* [Work required] Within the data that follows, set down exactly the lines from the one containing "change=relocated; old=stacking toy" through the one containing "change=relocated; old=mushroom in", both ends included.

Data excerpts
- - - - - - -

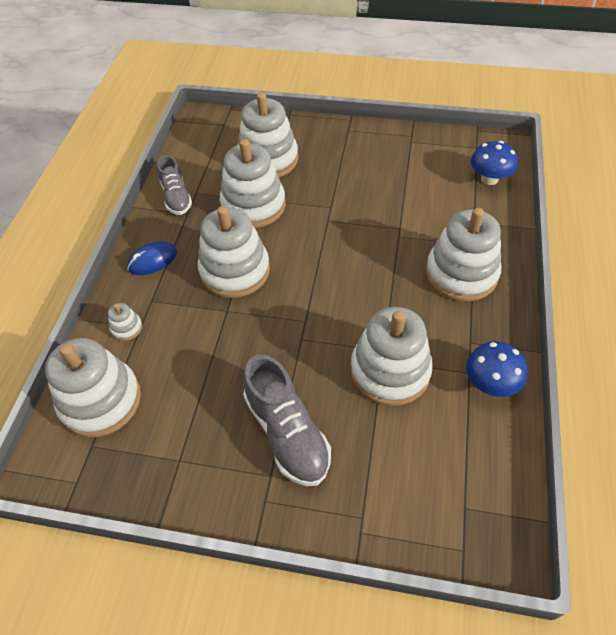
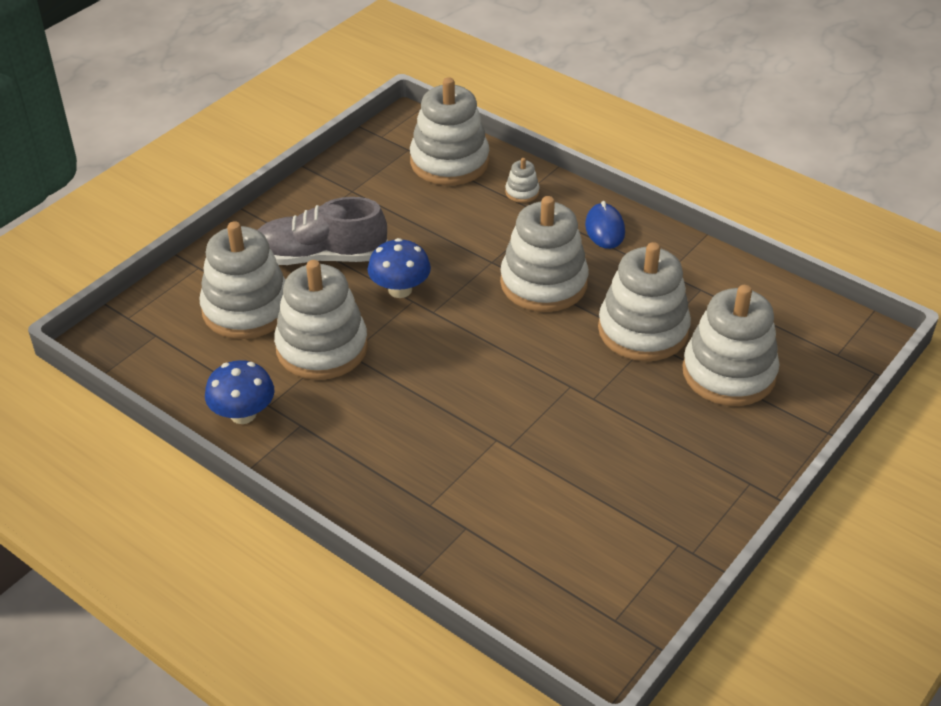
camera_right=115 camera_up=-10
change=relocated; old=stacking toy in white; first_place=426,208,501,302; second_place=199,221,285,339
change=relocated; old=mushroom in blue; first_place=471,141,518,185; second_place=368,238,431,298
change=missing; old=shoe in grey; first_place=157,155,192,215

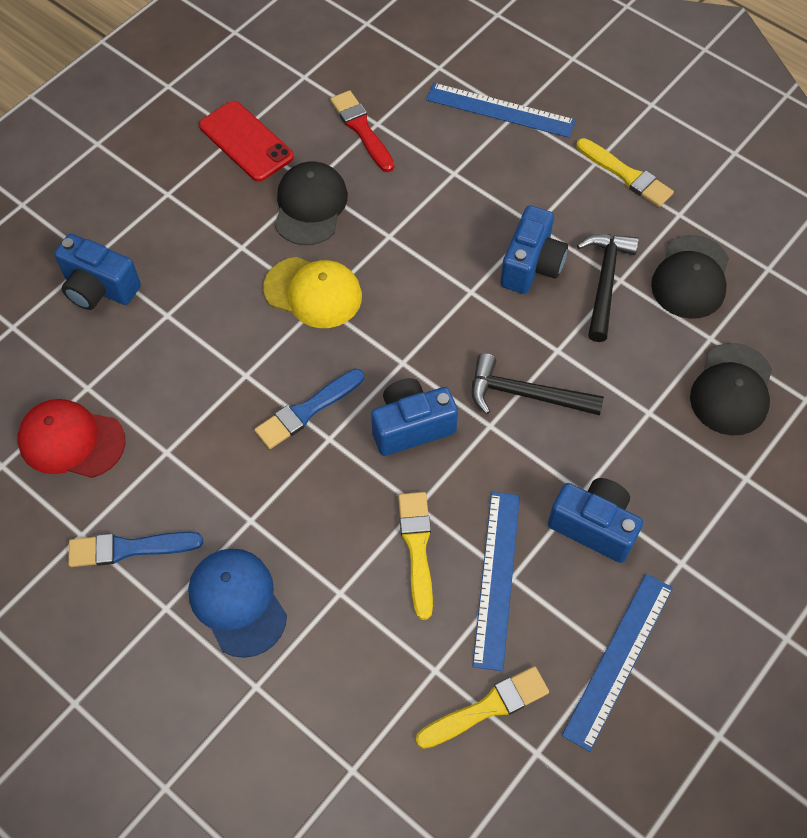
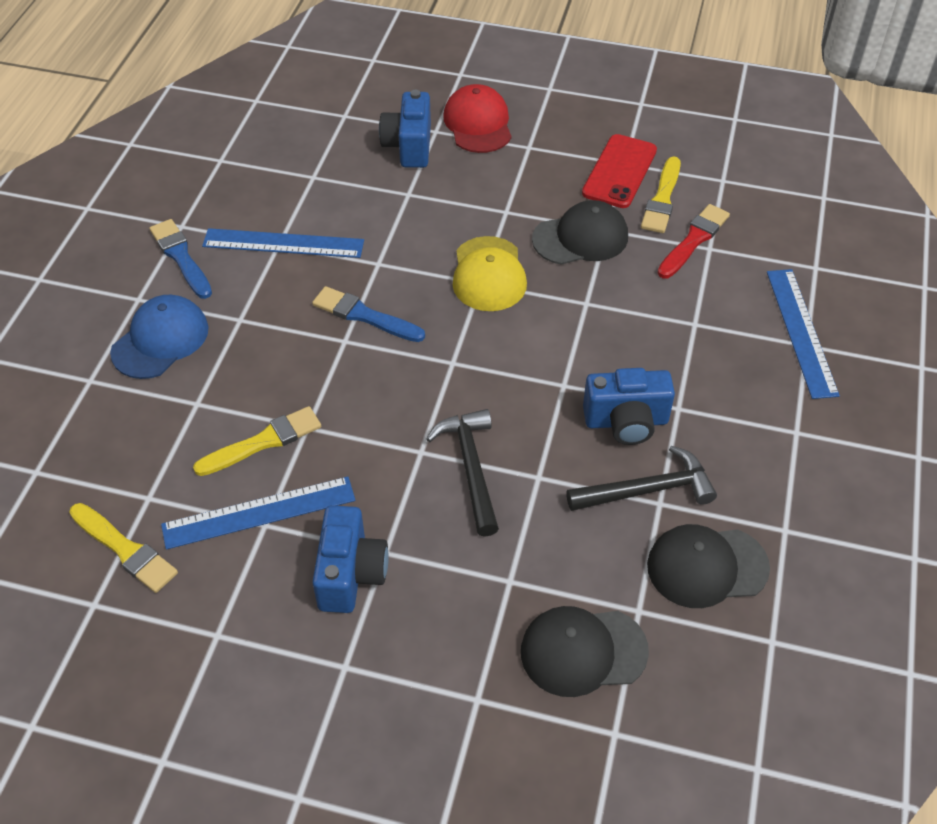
camera_right=65 camera_up=-10
change=relocated; old=ruler in blue; first_place=562,574,673,752; second_place=202,228,364,258
change=relocated; old=cap in red; first_place=18,399,125,478; second_place=443,84,512,153
change=relocated; old=brush in yellow; first_place=576,138,674,207; second_place=641,156,681,233
change=missing; old=camera in blue; first_place=371,378,458,456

- - - - - - -

* [Solution to this exercise]
change=relocated; old=stacking toy in white; first_place=426,208,501,302; second_place=199,221,285,339
change=relocated; old=mushroom in blue; first_place=471,141,518,185; second_place=368,238,431,298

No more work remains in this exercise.